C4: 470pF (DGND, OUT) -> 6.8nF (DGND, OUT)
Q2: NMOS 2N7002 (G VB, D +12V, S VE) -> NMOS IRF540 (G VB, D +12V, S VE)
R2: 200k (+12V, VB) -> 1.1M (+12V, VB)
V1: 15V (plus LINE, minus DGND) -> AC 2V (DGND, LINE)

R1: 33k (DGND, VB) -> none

---------------

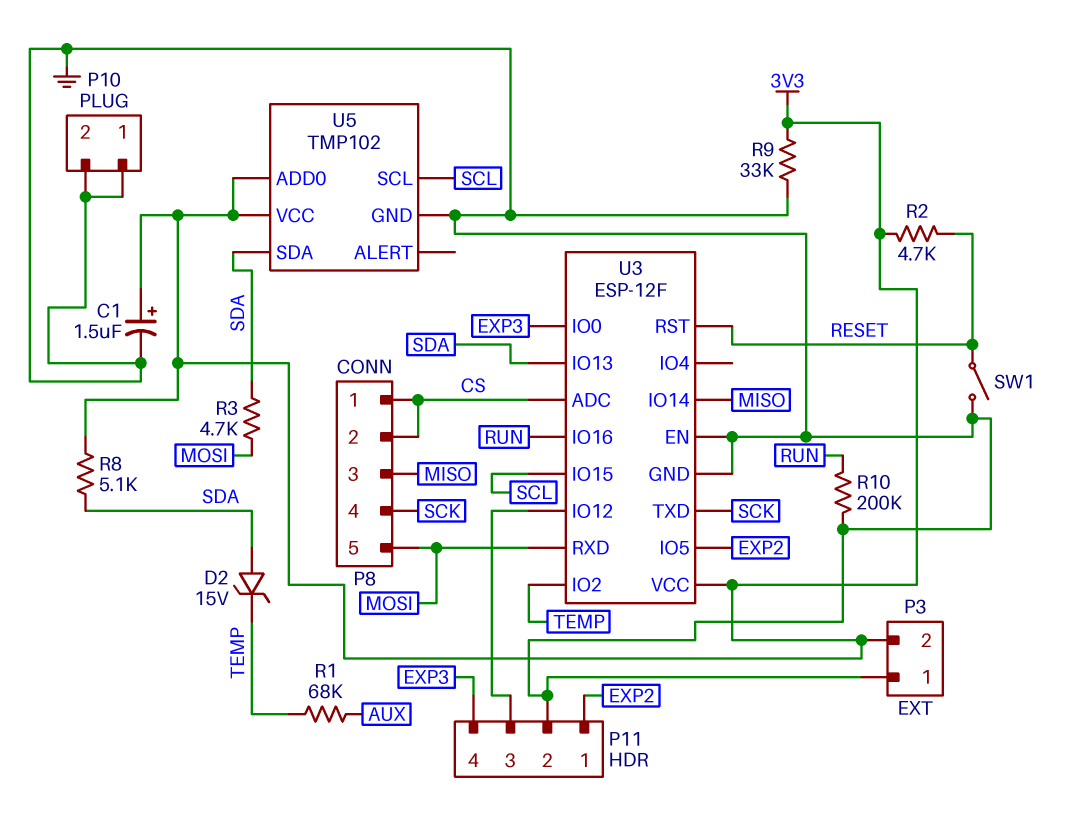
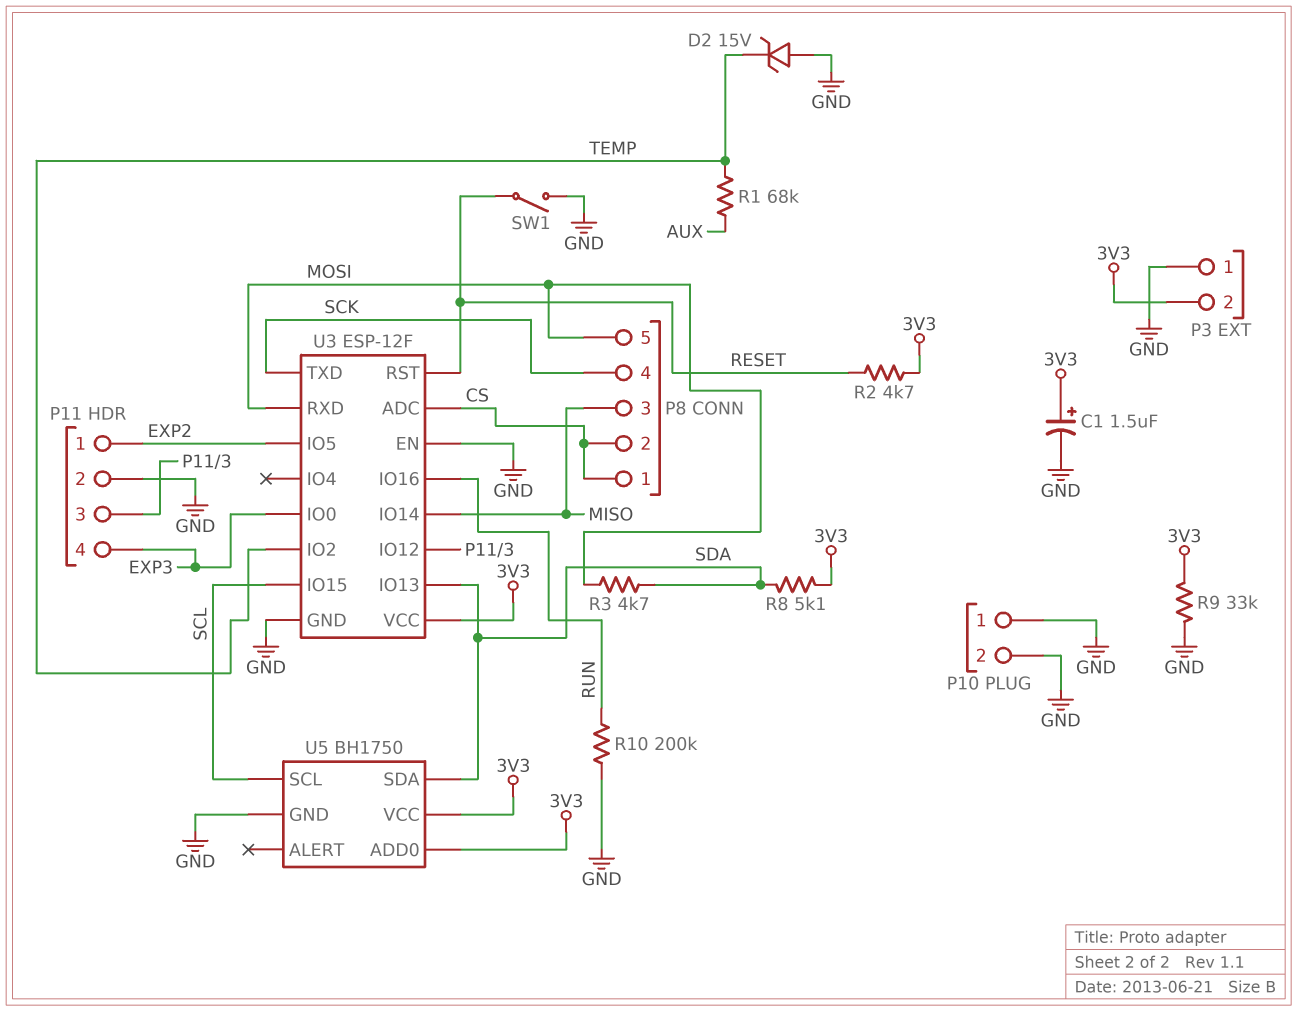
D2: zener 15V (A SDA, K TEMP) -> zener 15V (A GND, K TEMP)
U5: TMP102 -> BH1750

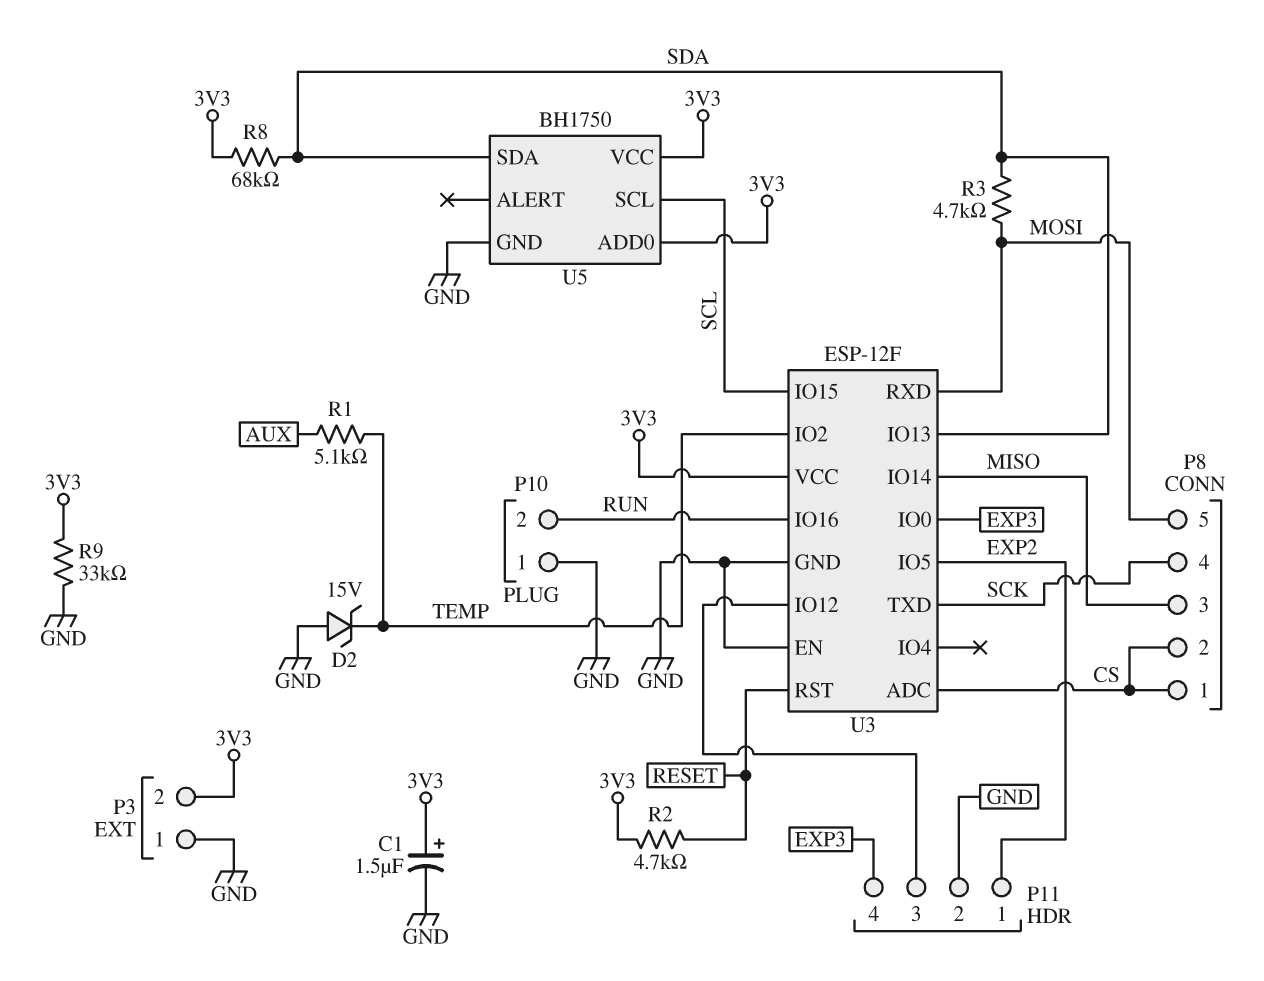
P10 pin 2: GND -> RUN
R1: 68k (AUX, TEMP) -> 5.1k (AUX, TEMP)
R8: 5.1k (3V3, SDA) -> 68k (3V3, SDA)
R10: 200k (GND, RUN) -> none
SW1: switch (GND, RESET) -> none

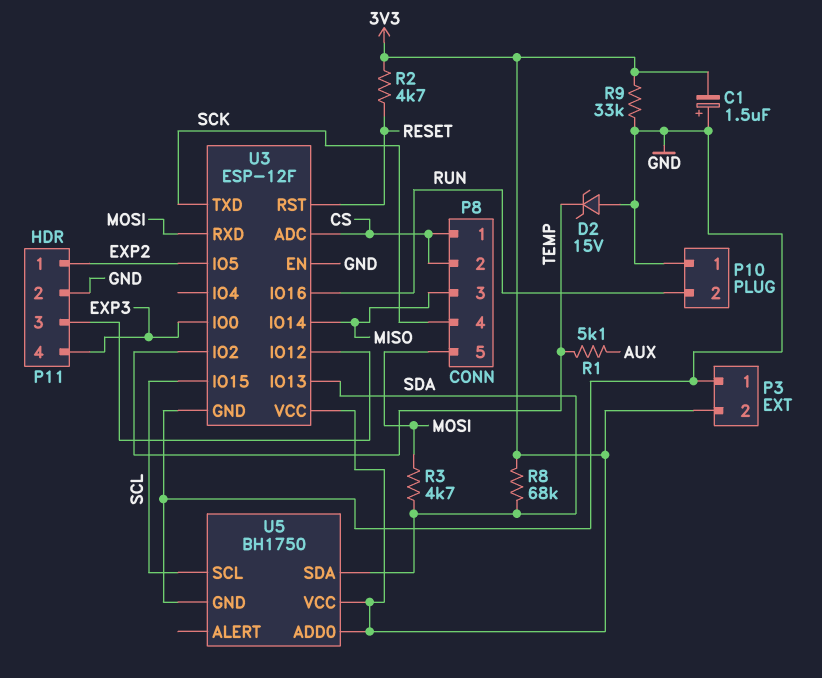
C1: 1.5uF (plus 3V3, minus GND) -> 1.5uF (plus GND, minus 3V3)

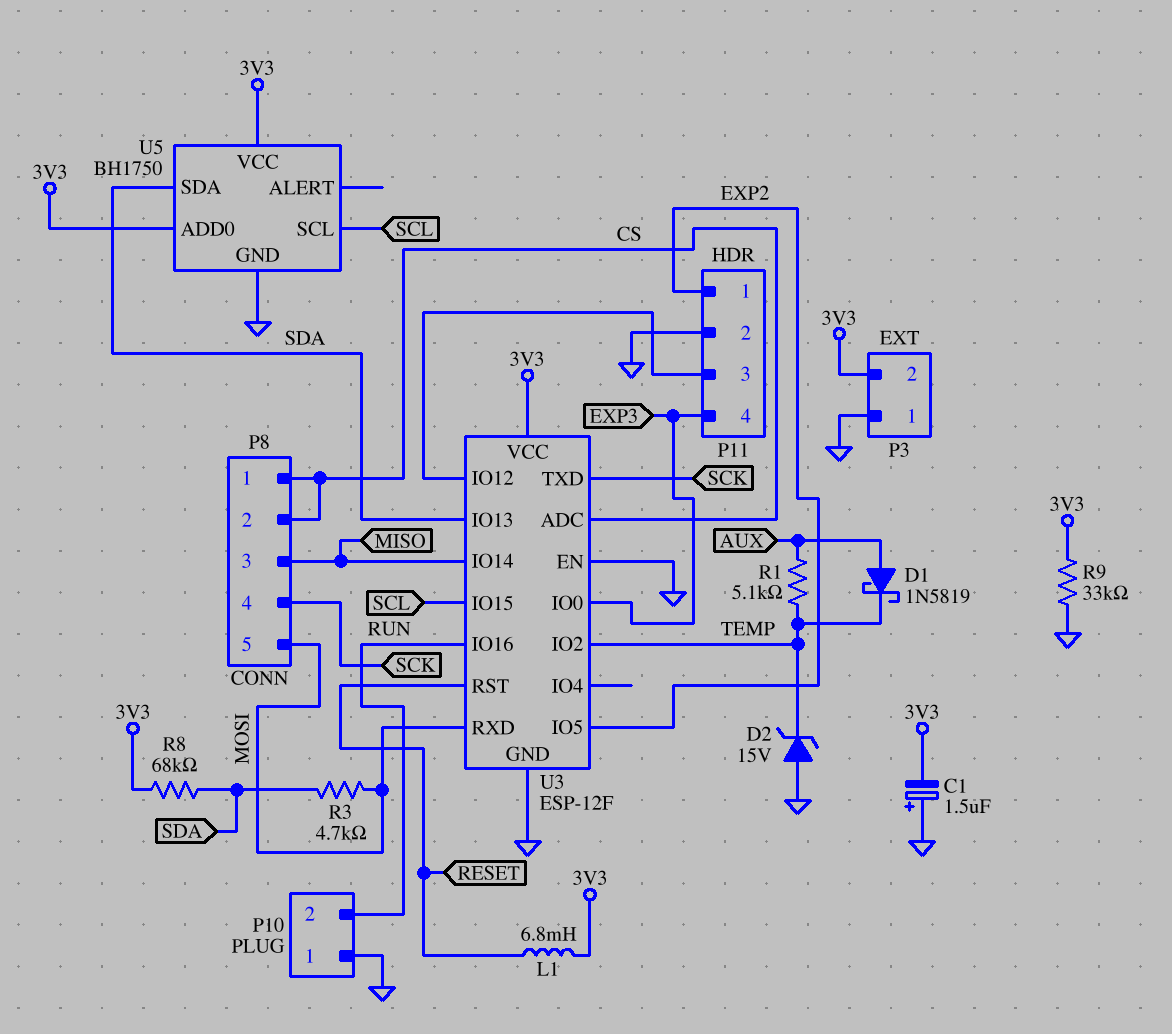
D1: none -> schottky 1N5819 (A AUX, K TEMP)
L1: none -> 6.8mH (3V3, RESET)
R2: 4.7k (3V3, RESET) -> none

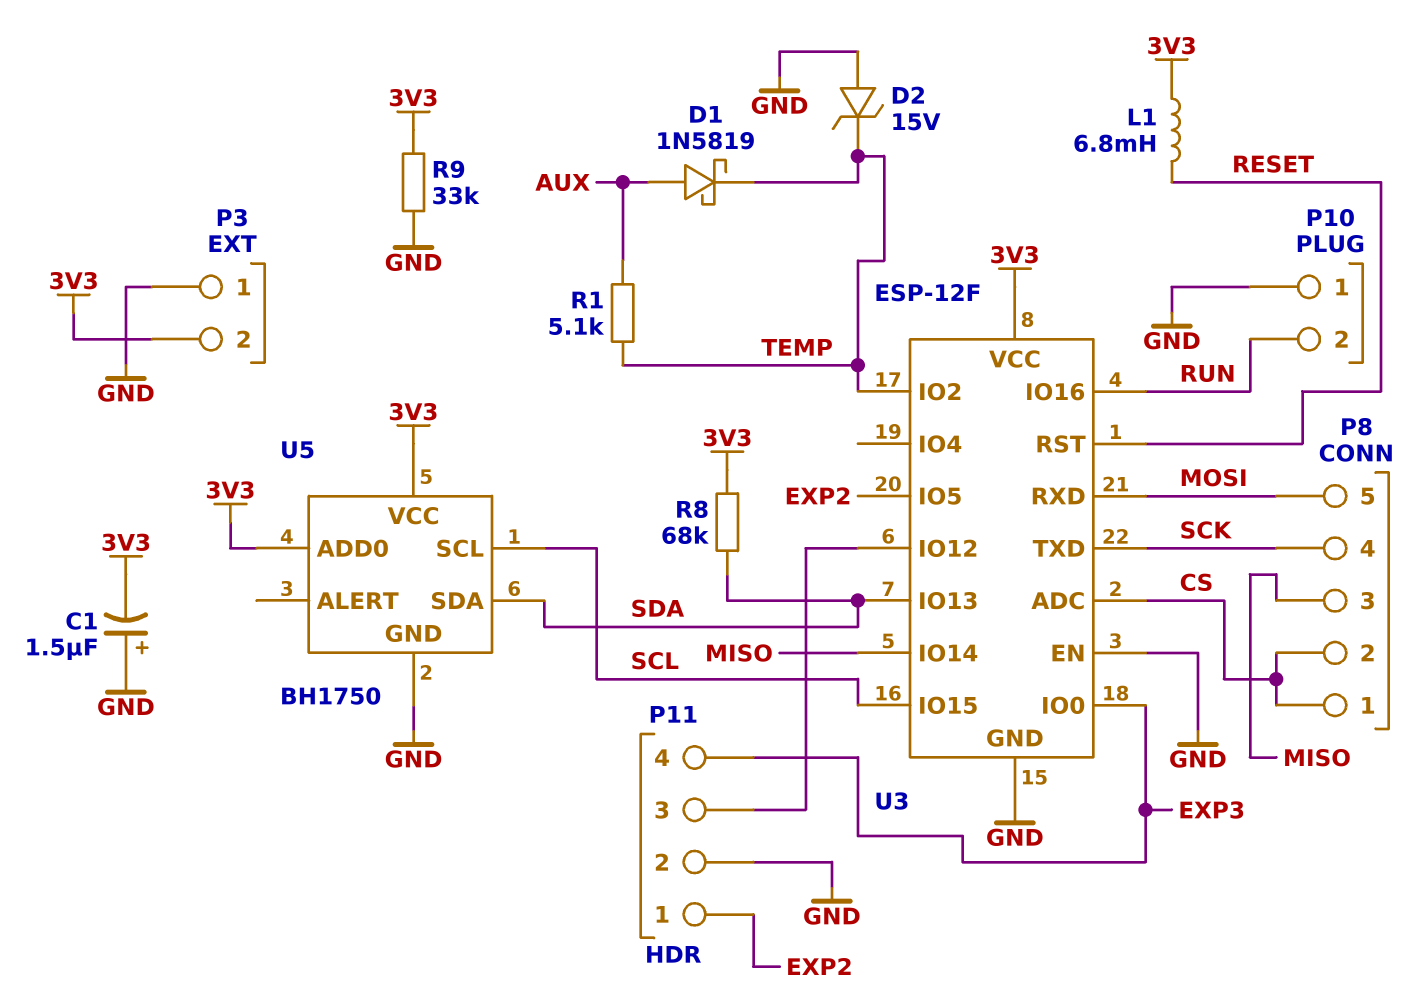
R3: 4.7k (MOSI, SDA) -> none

---------------

* _HOW TO COMPLETE THIS TASK_
Where a line of the listing holds "plus", show that line.

* _REPLY_
V1: 15V (plus LINE, minus DGND) -> AC 2V (DGND, LINE)
C1: 1.5uF (plus 3V3, minus GND) -> 1.5uF (plus GND, minus 3V3)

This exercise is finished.